Among the entries below, find all lines that include "yellow" and copy them.
· · ·
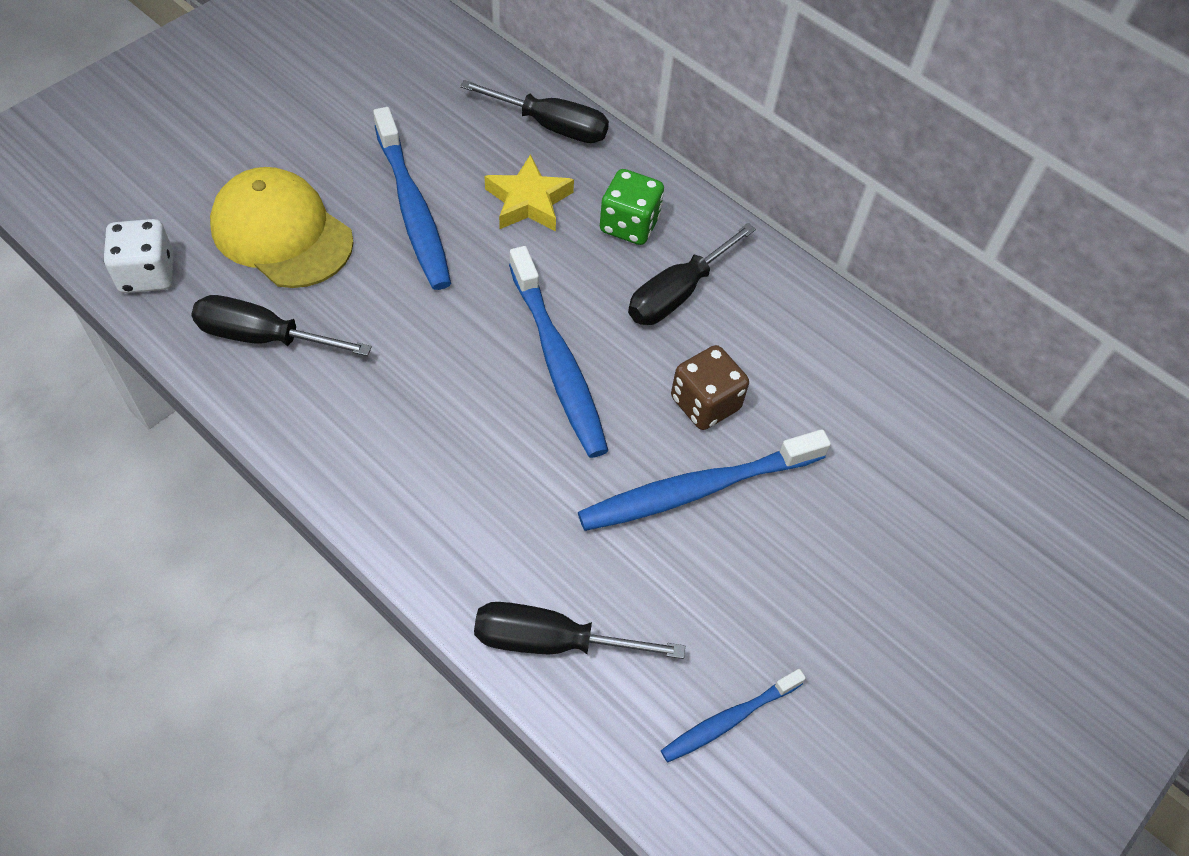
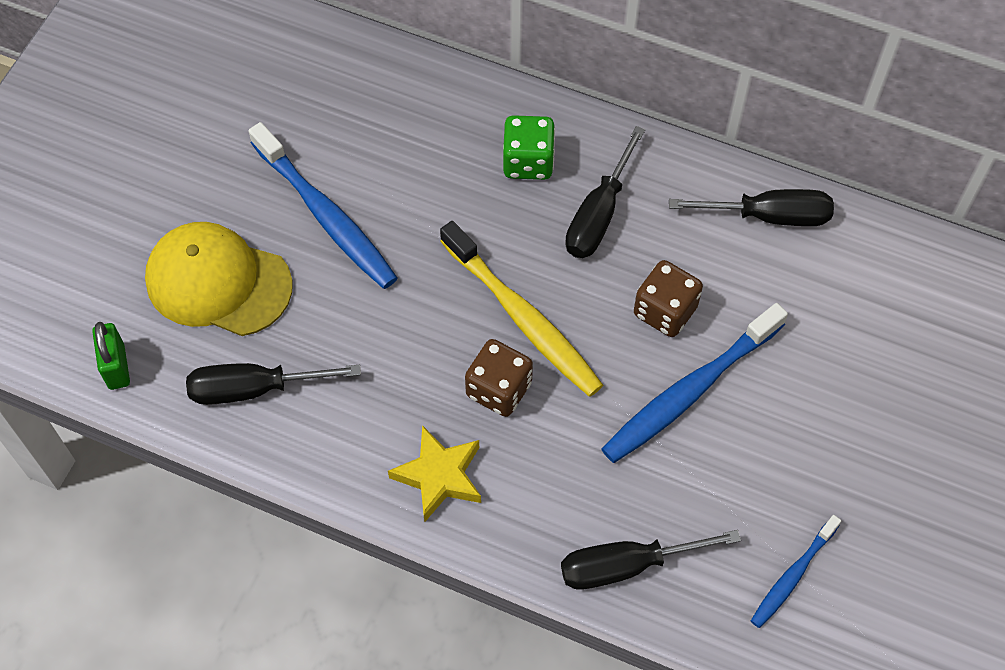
camera: 15 degrees left, 5 degrees up
(147, 274) = (116, 367): white dice -> green padlock
(501, 419) = (499, 389): none -> brown dice
(528, 201) = (427, 170): yellow star -> yellow star (439, 476)
(551, 126) = (413, 84): black screwdriver -> black screwdriver (768, 216)
(557, 362) = (523, 318): blue toothbrush -> yellow toothbrush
· · ·
**REPLY:**
(528, 201) = (427, 170): yellow star -> yellow star (439, 476)
(557, 362) = (523, 318): blue toothbrush -> yellow toothbrush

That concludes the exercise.